'''
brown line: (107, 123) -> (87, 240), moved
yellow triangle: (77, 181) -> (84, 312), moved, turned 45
'''
'''
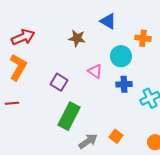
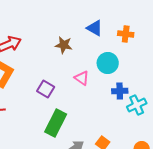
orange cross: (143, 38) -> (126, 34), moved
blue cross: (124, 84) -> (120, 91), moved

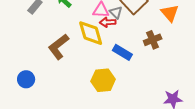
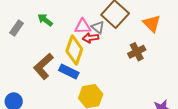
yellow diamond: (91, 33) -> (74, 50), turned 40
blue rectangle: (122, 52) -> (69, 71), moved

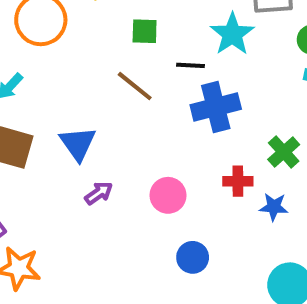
'''
'''
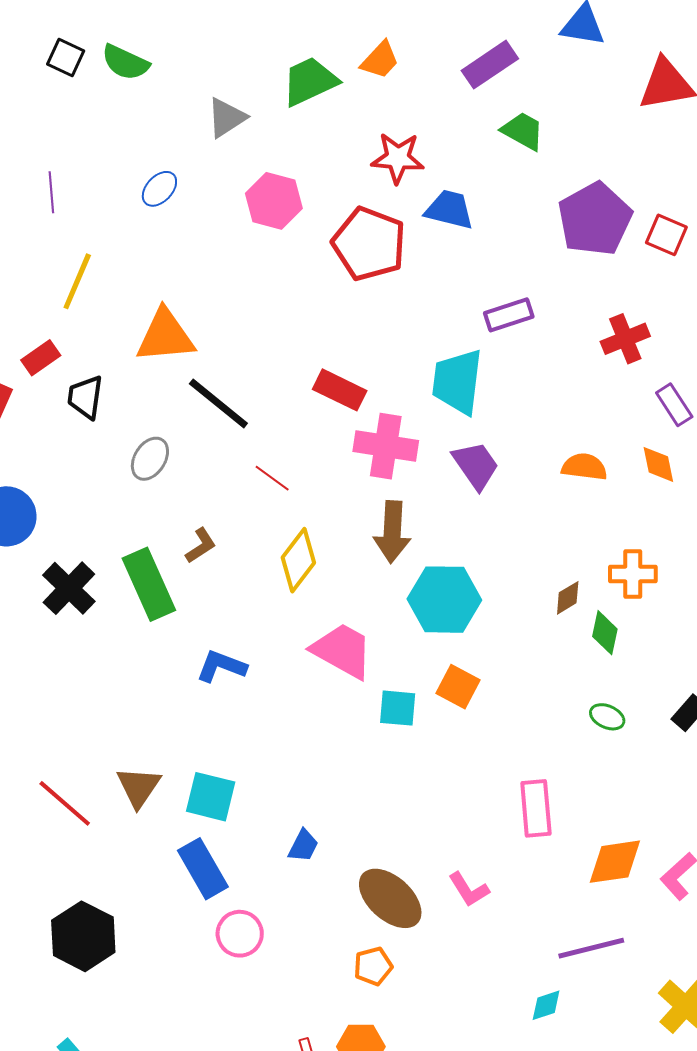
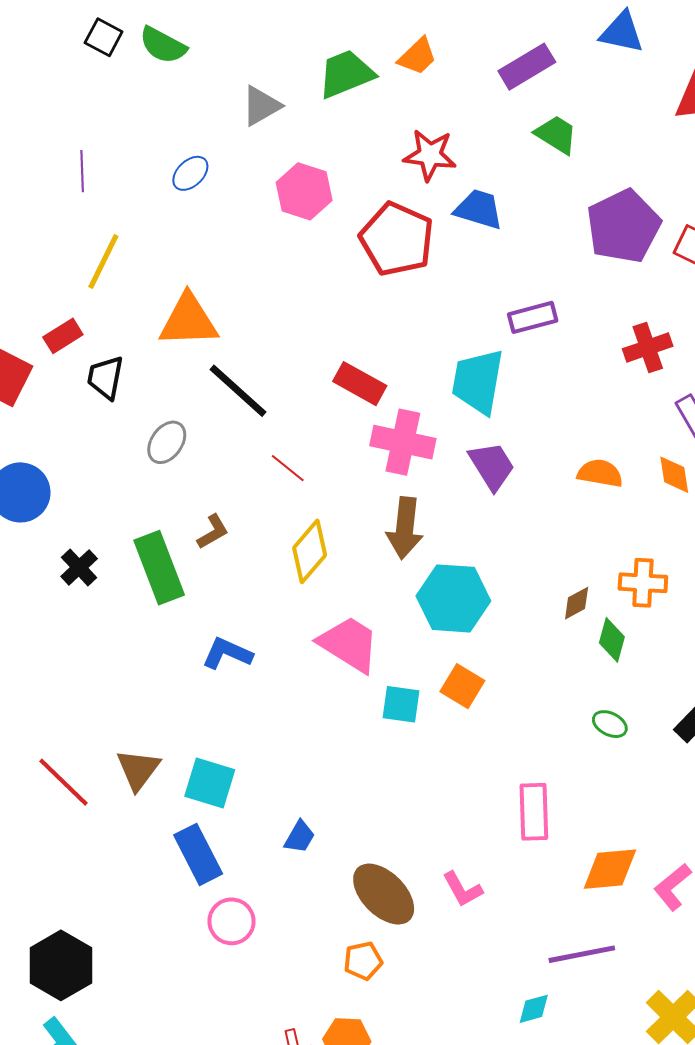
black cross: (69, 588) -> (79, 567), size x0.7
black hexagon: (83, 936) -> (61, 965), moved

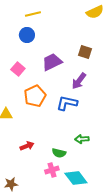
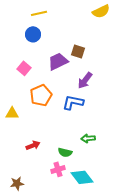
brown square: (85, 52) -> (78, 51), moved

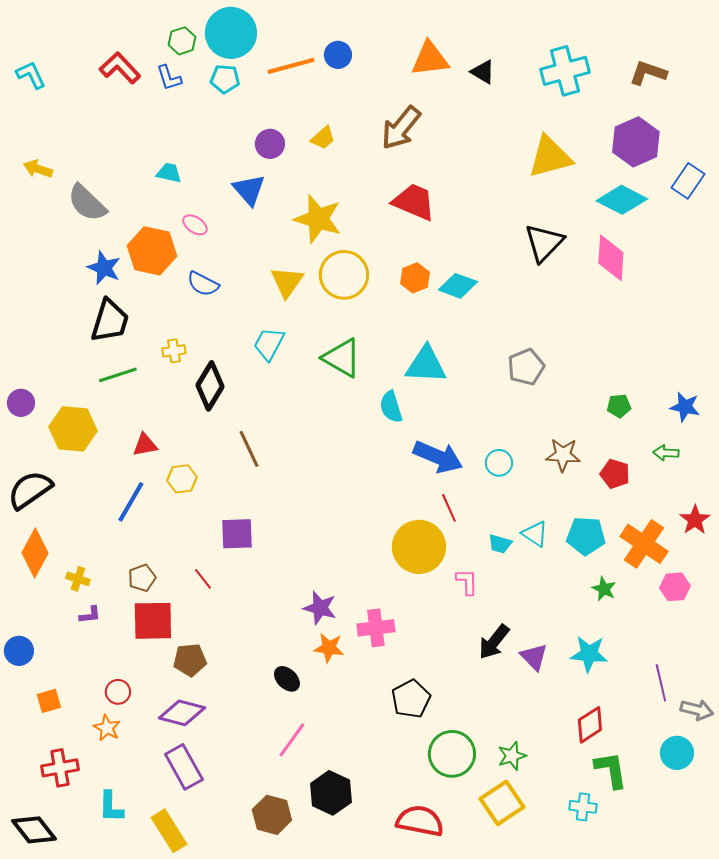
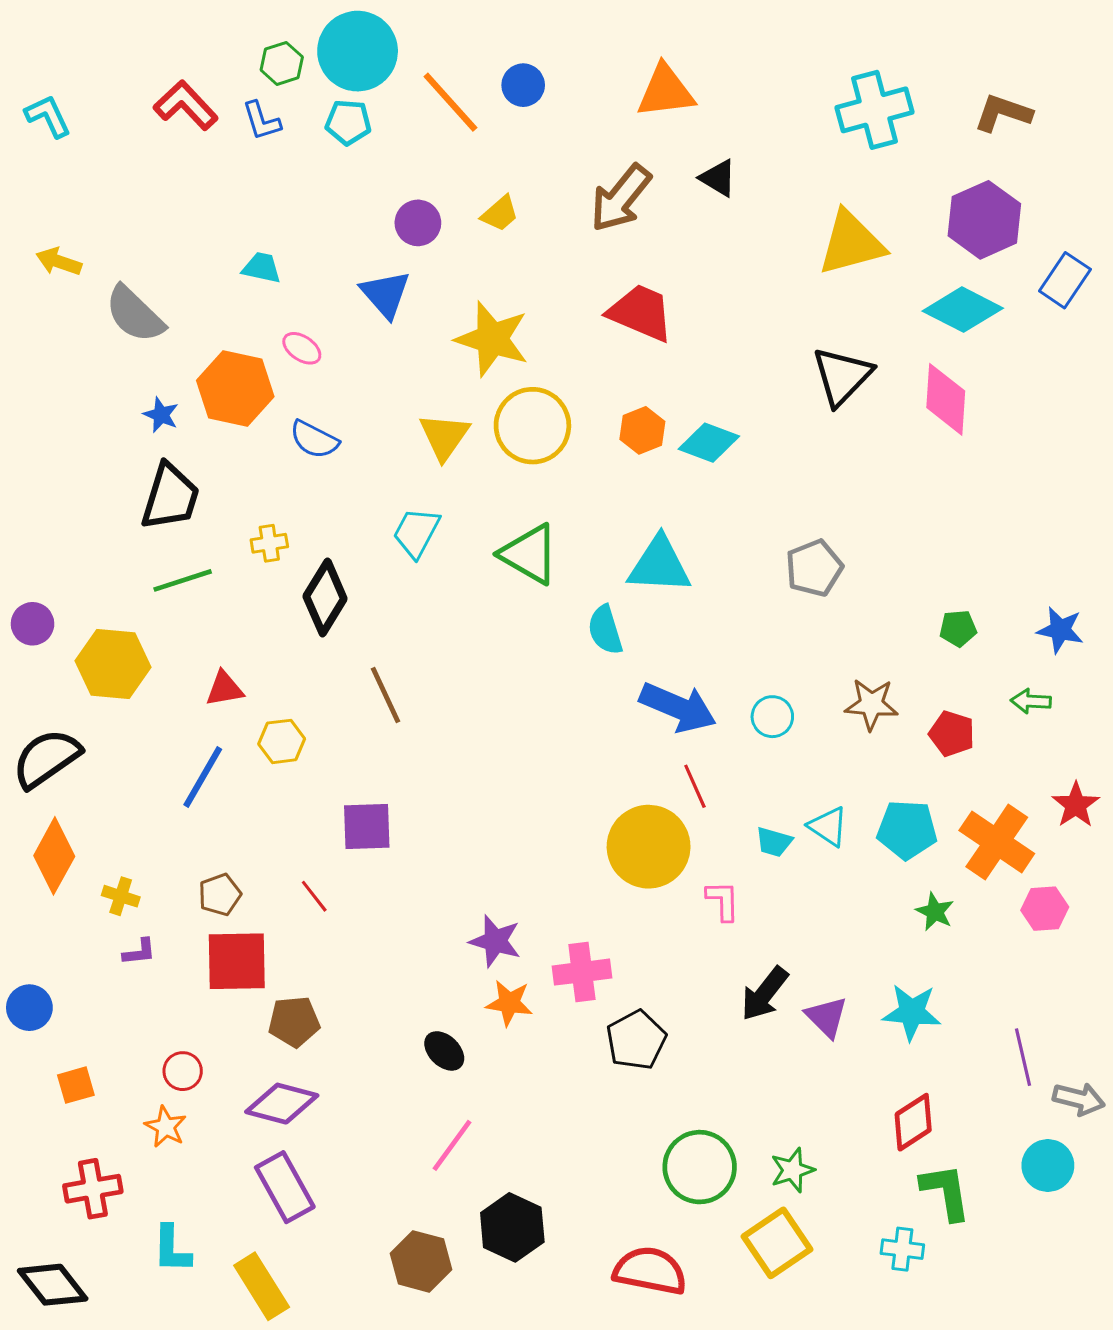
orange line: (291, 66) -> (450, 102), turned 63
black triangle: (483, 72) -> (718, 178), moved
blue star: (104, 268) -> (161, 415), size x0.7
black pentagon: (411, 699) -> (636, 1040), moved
'''
Your assignment —
Write out word for word the lines above that run from the one with "brown square: (85, 52) -> (78, 51), moved" to the one with "black pentagon: (411, 699)". Include both end lines; exclude the images.

Task response —
brown square: (85, 52) -> (78, 51), moved

orange line: (291, 66) -> (450, 102), turned 63
black triangle: (483, 72) -> (718, 178), moved
blue star: (104, 268) -> (161, 415), size x0.7
black pentagon: (411, 699) -> (636, 1040), moved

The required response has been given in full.